What you need to do ::
The lines to reproduce from the material below are those from the one containing "purple arrow: (410, 221) -> (639, 300), moved" through the one containing "blue star: (368, 354)", both included; write them out exactly and add nothing.

Listed entries ::

►

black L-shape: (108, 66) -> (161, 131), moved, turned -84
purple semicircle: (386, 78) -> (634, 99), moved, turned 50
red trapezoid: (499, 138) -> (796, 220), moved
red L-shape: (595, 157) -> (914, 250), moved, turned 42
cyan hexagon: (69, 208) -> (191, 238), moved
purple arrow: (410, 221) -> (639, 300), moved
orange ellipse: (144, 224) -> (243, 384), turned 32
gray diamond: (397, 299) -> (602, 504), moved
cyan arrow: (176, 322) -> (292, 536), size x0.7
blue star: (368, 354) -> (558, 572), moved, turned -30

◄
►

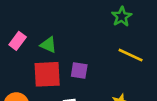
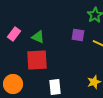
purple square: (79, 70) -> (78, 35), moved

◄

Task response ::
purple arrow: (410, 221) -> (639, 300), moved
orange ellipse: (144, 224) -> (243, 384), turned 32
gray diamond: (397, 299) -> (602, 504), moved
cyan arrow: (176, 322) -> (292, 536), size x0.7
blue star: (368, 354) -> (558, 572), moved, turned -30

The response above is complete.